• [Work to be completed]:
What should you transcribe? Every line from the top of the records below through the line with "green book [724,380,843,454] -> none", exactly, and no pictures.

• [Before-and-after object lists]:
========================================================================

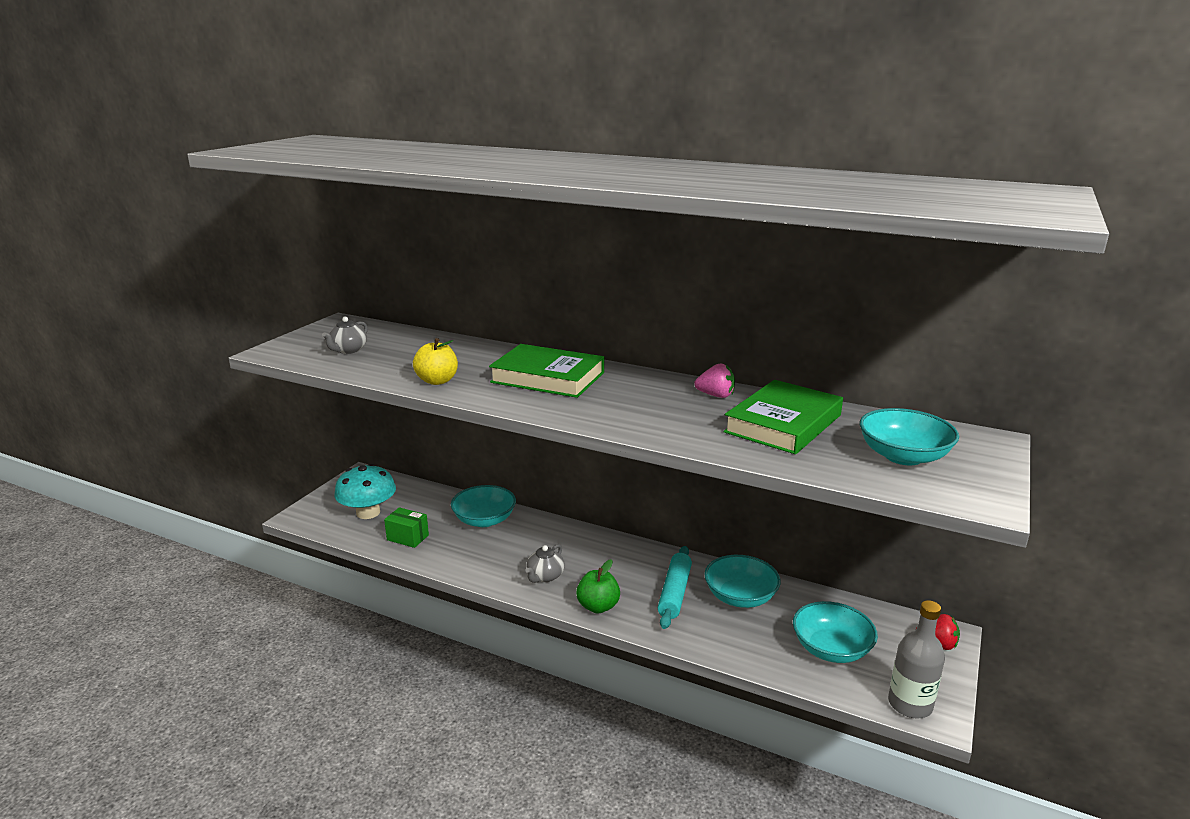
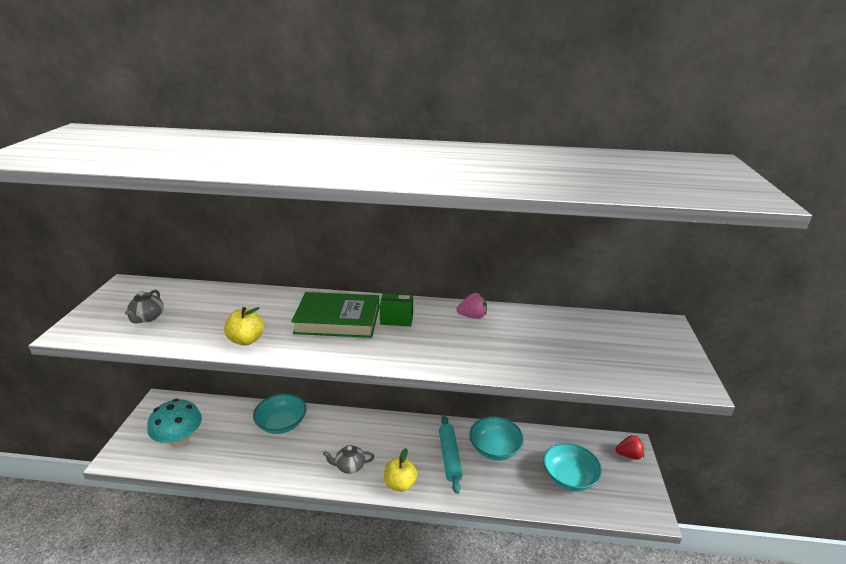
camera: 20 degrees left, 5 degrees up
green box [384,507,429,548] -> green box moved to [380,294,413,326]
grey teapot [525,544,565,583] -> grey teapot turned 75 degrees clockwise [323,445,375,474]
green apple [576,559,620,613] -> yellow apple [384,448,418,492]
green book [724,380,843,454] -> none
turquoise bowl [860,408,959,465] -> none
grey bottle [888,600,945,718] -> none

========================================================================

• [Answer]:
camera: 20 degrees left, 5 degrees up
green box [384,507,429,548] -> green box moved to [380,294,413,326]
grey teapot [525,544,565,583] -> grey teapot turned 75 degrees clockwise [323,445,375,474]
green apple [576,559,620,613] -> yellow apple [384,448,418,492]
green book [724,380,843,454] -> none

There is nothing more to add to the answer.